(Provided information Opens)
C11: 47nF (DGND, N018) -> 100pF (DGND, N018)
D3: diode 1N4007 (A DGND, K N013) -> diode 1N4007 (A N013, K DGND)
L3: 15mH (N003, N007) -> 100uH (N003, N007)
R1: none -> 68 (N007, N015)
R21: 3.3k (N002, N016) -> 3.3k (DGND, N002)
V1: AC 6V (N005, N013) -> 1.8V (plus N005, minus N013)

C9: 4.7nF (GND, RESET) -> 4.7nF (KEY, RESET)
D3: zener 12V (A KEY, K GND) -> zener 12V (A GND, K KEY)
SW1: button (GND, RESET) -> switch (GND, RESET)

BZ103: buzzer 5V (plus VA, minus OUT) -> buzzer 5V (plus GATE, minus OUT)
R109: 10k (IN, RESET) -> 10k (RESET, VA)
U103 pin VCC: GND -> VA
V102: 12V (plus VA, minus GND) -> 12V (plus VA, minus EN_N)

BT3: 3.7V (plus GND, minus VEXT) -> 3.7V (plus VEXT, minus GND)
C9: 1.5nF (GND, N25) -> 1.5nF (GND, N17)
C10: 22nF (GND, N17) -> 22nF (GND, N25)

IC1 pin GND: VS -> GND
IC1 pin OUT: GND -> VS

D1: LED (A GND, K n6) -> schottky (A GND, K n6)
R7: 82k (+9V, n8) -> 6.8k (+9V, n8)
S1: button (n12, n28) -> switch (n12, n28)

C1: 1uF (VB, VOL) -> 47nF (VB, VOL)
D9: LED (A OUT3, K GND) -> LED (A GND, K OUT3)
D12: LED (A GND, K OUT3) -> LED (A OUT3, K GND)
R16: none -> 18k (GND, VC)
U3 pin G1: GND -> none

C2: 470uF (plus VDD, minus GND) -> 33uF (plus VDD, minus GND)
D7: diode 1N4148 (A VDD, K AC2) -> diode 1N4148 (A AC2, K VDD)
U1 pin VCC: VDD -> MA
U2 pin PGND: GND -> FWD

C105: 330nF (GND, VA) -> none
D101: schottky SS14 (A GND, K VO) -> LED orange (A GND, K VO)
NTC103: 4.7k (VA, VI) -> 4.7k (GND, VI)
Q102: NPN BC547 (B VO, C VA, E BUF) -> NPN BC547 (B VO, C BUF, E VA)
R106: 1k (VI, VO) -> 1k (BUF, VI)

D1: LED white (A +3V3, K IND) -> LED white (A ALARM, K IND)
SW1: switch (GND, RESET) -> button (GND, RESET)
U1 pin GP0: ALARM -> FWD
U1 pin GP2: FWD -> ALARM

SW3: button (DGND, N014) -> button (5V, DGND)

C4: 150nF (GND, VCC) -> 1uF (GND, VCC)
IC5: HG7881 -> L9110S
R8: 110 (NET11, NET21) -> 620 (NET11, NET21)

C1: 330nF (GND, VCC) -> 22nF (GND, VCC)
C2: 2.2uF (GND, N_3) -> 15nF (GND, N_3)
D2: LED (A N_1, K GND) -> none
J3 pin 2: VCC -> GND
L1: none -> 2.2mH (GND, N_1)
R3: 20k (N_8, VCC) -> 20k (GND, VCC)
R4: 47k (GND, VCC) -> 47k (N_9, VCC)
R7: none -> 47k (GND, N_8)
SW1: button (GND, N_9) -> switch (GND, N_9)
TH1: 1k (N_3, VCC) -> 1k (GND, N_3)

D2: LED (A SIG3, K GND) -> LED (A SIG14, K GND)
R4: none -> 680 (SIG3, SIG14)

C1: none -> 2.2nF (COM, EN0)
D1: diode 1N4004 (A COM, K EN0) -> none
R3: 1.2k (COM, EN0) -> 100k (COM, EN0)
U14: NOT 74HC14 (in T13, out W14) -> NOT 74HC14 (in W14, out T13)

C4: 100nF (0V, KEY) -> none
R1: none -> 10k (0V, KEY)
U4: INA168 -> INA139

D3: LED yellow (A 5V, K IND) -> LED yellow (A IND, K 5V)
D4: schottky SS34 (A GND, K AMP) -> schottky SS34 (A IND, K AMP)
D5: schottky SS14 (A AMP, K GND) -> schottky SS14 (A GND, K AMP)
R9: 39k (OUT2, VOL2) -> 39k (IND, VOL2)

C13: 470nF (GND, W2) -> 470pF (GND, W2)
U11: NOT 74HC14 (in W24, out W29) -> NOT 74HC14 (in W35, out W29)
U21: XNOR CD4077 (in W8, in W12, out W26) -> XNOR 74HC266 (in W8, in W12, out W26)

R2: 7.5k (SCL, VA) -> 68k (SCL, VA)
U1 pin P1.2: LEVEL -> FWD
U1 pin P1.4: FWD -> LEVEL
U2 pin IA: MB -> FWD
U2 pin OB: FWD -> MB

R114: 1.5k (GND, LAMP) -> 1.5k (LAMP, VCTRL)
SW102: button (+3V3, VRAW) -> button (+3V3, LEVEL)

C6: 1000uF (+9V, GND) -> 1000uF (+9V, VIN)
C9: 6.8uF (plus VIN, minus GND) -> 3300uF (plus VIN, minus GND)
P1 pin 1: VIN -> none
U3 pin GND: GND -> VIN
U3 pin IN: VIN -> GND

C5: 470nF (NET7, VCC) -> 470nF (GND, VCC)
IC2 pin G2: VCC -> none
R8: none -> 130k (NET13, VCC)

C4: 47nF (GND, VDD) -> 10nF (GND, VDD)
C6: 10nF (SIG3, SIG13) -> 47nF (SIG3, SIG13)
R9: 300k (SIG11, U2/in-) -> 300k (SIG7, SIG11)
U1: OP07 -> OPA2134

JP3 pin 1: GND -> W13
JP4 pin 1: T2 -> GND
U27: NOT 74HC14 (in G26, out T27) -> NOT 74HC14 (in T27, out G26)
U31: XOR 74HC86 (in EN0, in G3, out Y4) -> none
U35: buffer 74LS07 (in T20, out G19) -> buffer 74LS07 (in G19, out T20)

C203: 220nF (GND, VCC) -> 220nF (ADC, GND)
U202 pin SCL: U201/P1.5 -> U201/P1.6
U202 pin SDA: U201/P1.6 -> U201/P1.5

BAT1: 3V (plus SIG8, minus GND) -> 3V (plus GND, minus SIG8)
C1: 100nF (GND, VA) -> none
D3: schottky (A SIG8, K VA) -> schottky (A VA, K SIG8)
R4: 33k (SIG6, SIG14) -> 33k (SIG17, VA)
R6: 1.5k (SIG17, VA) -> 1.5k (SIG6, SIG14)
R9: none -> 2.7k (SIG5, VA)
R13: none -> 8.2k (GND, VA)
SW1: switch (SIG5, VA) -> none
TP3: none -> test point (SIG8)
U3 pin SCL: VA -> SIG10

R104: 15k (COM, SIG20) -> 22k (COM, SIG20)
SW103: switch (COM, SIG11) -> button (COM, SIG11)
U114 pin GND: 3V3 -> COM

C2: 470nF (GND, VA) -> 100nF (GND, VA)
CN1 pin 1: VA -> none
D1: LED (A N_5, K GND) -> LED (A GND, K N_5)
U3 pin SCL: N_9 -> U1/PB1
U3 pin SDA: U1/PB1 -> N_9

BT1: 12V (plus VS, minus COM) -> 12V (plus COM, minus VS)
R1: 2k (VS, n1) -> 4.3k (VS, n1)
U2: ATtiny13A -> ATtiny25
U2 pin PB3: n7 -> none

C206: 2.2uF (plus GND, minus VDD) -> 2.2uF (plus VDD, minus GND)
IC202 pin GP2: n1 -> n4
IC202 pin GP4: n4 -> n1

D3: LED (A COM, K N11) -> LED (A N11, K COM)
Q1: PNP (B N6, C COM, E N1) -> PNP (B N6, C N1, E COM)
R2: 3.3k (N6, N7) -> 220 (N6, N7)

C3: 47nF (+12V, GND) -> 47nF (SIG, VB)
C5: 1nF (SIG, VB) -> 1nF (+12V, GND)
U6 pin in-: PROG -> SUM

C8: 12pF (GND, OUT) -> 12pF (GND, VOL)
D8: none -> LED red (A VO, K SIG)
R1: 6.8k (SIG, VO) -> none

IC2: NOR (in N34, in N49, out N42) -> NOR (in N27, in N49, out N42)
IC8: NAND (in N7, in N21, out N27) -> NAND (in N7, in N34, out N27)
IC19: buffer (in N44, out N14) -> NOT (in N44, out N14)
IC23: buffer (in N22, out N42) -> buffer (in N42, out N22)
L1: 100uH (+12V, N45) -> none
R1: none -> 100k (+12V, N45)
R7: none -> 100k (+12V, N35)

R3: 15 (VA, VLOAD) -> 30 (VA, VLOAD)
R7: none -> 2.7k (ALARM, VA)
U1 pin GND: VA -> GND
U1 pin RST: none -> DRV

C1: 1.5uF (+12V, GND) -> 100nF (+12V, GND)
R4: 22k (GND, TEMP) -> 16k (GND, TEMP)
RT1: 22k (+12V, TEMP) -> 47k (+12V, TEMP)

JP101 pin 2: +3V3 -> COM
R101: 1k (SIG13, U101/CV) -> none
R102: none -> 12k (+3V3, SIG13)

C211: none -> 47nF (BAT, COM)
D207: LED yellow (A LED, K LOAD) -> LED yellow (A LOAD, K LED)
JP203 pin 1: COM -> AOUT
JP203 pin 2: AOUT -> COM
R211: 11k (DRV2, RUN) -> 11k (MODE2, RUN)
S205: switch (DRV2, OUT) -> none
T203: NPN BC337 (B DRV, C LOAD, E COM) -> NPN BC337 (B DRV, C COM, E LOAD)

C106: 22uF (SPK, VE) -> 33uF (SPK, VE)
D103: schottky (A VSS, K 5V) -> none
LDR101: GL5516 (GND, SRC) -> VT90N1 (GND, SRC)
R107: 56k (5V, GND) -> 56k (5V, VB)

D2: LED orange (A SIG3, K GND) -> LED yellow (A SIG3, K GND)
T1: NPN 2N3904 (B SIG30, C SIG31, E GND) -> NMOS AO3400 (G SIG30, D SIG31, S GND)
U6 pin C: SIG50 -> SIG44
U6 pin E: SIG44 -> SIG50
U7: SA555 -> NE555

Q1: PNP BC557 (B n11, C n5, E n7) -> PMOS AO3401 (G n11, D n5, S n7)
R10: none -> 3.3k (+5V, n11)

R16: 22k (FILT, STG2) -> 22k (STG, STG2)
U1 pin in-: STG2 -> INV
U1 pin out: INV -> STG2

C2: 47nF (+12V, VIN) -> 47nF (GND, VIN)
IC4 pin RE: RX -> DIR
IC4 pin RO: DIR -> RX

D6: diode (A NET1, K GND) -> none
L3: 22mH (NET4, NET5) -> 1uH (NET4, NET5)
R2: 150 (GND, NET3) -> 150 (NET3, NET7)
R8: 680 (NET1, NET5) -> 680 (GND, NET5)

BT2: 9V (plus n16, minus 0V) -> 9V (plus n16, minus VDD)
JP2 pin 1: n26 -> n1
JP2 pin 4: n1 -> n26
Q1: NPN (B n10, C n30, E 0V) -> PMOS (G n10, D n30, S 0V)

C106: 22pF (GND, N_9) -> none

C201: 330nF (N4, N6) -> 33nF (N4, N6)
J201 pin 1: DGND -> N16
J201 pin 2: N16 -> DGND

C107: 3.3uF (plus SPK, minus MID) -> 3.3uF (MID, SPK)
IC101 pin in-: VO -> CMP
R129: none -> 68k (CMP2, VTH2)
(Provided information Closes)
Brief: Retype only the lines running from the top of the listing to the line that holds "BZ103: buzzer 5V", both ends included.

Your solution:
C11: 47nF (DGND, N018) -> 100pF (DGND, N018)
D3: diode 1N4007 (A DGND, K N013) -> diode 1N4007 (A N013, K DGND)
L3: 15mH (N003, N007) -> 100uH (N003, N007)
R1: none -> 68 (N007, N015)
R21: 3.3k (N002, N016) -> 3.3k (DGND, N002)
V1: AC 6V (N005, N013) -> 1.8V (plus N005, minus N013)

C9: 4.7nF (GND, RESET) -> 4.7nF (KEY, RESET)
D3: zener 12V (A KEY, K GND) -> zener 12V (A GND, K KEY)
SW1: button (GND, RESET) -> switch (GND, RESET)

BZ103: buzzer 5V (plus VA, minus OUT) -> buzzer 5V (plus GATE, minus OUT)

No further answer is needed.